> _PROBLEM TO WORK ON_:
Where a line of the data below has the string "degrees", copy that line.

> _MATERIALS PROVIDED_:
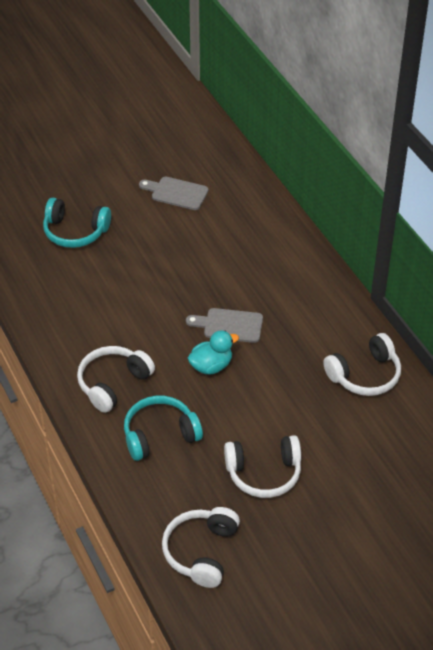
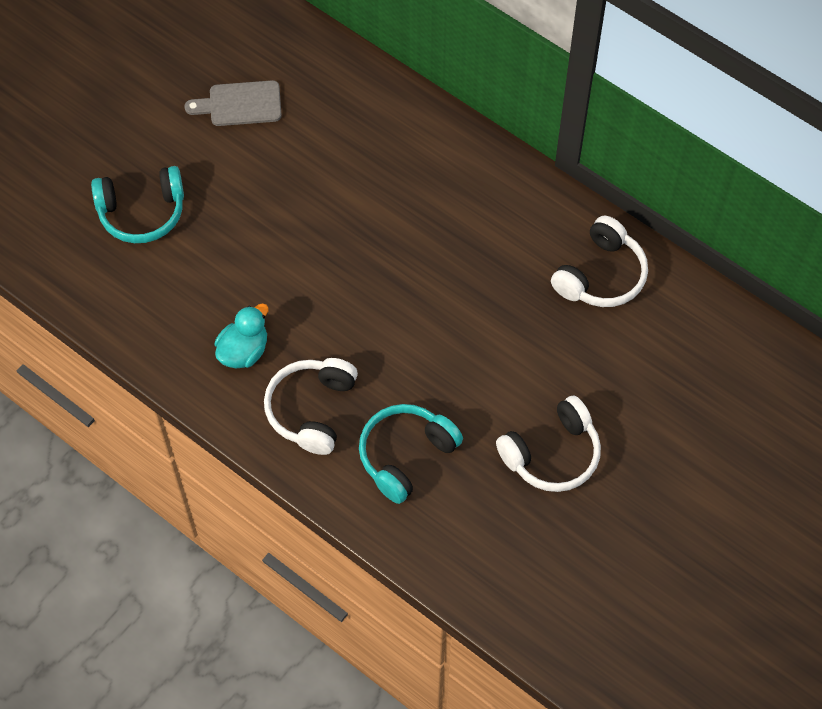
camera: 25 degrees left, 15 degrees up
(201, 552) = (534, 585): white headphones -> none
(211, 366) = (416, 337): turquoise duck -> turquoise duck (244, 351)
(229, 325) = (408, 271): grey cutting board -> none

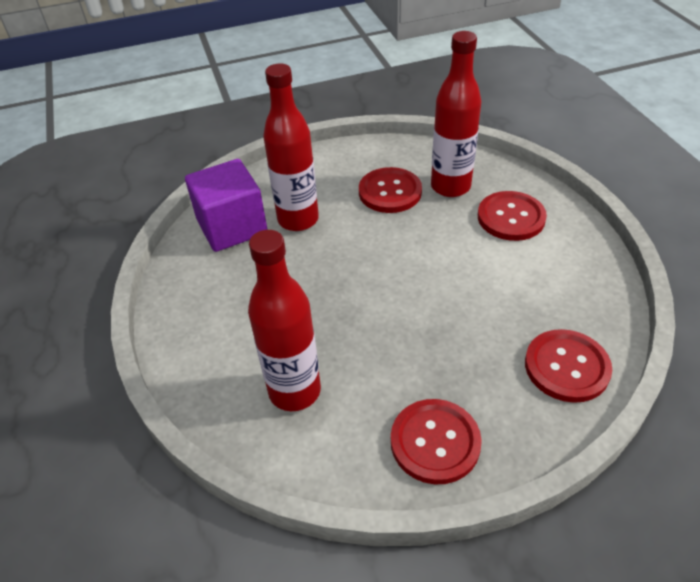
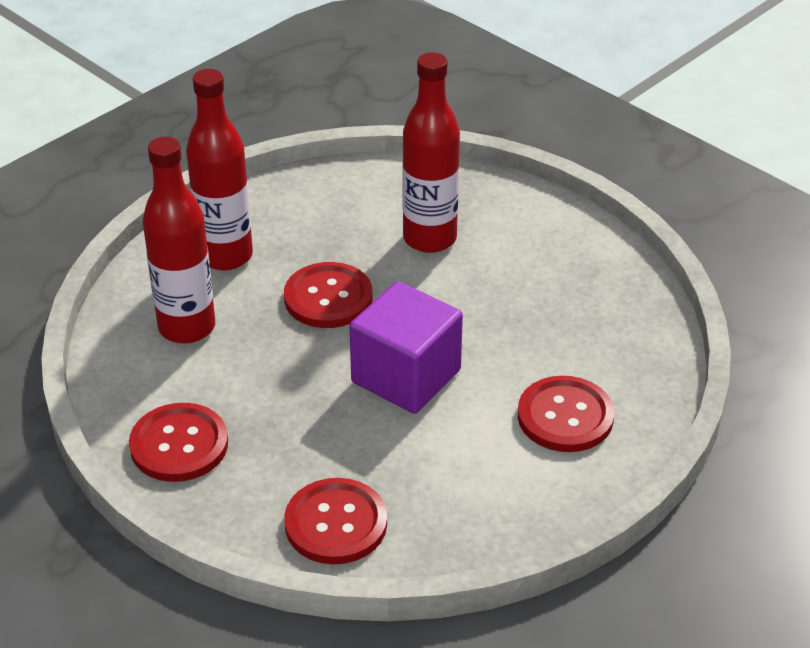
camera: 60 degrees right, 5 degrees down
(232, 227) = (382, 195): purple cube -> purple cube (406, 376)
(390, 192) = (535, 295): red button -> red button (328, 298)
(450, 187) = (586, 345): red bottle -> red bottle (225, 256)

> _REPLY_:
camera: 25 degrees left, 15 degrees up
camera: 60 degrees right, 5 degrees down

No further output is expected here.